== Segment start ==
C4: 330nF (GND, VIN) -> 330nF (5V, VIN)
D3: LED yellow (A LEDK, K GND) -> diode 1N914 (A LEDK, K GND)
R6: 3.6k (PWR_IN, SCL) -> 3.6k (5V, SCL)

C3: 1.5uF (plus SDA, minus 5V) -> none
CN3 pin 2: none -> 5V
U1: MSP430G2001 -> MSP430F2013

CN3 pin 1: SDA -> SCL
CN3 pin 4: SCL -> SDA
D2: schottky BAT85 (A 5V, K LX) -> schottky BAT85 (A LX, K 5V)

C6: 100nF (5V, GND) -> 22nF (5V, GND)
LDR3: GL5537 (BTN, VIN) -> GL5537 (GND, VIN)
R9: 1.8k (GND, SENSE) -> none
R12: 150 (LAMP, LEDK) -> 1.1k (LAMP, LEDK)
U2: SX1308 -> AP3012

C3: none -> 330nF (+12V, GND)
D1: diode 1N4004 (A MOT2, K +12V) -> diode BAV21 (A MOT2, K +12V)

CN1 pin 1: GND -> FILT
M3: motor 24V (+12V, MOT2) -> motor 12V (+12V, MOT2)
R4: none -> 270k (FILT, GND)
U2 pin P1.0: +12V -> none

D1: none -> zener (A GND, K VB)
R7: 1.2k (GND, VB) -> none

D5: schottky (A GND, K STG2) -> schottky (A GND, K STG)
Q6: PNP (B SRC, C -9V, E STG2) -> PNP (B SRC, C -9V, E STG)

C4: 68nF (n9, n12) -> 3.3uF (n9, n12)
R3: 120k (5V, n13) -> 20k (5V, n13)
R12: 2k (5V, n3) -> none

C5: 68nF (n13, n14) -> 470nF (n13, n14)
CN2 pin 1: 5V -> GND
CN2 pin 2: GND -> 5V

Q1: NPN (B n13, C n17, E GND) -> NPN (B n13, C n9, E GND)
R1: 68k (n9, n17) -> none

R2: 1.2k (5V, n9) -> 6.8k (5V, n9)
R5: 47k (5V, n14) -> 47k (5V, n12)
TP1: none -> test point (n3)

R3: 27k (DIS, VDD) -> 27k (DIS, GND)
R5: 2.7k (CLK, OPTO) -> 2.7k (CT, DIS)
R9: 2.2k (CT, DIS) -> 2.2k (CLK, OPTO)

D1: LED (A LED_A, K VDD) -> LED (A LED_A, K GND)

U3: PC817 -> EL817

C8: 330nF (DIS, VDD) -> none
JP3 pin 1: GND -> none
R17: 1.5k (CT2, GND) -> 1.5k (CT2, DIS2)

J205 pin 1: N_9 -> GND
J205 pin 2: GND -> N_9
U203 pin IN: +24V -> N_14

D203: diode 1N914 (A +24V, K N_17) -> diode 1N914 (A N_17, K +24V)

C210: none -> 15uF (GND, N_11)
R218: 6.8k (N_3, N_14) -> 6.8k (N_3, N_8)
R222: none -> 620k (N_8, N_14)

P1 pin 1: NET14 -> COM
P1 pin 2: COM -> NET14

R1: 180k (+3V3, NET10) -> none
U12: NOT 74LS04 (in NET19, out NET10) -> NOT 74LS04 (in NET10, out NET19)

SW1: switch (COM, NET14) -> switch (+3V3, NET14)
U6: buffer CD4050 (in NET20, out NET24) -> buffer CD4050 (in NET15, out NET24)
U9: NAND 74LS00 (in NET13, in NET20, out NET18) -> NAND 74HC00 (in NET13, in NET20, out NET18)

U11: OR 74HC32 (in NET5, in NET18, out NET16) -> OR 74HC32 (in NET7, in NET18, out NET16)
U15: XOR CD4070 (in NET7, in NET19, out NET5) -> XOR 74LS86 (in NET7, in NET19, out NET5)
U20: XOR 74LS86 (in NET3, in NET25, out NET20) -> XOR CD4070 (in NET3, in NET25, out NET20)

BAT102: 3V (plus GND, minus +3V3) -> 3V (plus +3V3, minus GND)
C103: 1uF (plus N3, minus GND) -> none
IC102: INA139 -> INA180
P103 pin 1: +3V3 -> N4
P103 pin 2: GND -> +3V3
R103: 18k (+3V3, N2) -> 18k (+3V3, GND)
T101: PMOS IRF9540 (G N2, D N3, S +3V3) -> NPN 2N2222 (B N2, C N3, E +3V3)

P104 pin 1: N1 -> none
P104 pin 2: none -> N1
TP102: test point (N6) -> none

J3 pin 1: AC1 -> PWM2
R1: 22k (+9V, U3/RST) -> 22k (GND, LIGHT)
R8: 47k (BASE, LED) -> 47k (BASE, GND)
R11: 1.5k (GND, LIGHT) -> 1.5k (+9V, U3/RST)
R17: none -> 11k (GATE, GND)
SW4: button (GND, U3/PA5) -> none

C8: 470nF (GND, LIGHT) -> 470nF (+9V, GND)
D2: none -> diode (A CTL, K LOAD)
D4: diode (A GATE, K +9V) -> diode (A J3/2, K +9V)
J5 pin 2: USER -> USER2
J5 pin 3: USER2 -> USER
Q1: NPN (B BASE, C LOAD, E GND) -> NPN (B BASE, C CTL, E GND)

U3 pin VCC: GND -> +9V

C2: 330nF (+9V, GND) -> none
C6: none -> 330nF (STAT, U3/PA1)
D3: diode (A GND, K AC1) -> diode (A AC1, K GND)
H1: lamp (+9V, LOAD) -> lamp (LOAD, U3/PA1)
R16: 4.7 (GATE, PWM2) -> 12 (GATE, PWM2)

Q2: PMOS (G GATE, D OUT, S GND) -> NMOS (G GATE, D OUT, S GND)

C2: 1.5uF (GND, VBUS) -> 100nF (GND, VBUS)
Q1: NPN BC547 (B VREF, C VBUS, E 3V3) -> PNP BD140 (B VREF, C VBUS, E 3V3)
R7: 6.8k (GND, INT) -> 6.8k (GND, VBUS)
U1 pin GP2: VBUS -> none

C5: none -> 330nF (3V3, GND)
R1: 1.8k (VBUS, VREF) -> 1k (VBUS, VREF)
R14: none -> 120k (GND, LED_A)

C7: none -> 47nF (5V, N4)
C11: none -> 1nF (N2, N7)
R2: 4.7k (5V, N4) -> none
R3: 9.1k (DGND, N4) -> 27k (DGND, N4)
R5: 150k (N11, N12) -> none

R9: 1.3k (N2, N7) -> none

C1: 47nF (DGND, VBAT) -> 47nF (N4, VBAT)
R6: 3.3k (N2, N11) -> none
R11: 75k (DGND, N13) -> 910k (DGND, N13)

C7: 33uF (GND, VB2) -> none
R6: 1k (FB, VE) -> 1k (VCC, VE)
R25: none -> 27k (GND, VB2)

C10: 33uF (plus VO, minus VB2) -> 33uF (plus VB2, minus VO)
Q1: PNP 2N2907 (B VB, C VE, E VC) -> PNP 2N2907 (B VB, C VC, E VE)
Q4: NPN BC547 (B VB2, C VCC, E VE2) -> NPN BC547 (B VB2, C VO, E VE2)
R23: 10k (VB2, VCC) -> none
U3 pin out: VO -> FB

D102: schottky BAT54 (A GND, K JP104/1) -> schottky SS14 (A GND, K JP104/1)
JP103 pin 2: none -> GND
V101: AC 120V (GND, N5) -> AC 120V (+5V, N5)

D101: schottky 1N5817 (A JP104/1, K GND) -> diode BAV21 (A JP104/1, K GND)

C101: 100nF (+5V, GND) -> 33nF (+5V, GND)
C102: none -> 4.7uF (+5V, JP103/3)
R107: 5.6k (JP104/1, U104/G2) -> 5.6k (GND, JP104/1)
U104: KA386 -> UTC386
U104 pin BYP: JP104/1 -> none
== Segment end ==
Exercise ->
The first line of the entries, the line with "R12: 150 (LAMP, LEDK) -> 1.1k (LAMP, LEDK)", and every line between them should be retyped exactly, and nothing else.

Final answer ->
C4: 330nF (GND, VIN) -> 330nF (5V, VIN)
D3: LED yellow (A LEDK, K GND) -> diode 1N914 (A LEDK, K GND)
R6: 3.6k (PWR_IN, SCL) -> 3.6k (5V, SCL)

C3: 1.5uF (plus SDA, minus 5V) -> none
CN3 pin 2: none -> 5V
U1: MSP430G2001 -> MSP430F2013

CN3 pin 1: SDA -> SCL
CN3 pin 4: SCL -> SDA
D2: schottky BAT85 (A 5V, K LX) -> schottky BAT85 (A LX, K 5V)

C6: 100nF (5V, GND) -> 22nF (5V, GND)
LDR3: GL5537 (BTN, VIN) -> GL5537 (GND, VIN)
R9: 1.8k (GND, SENSE) -> none
R12: 150 (LAMP, LEDK) -> 1.1k (LAMP, LEDK)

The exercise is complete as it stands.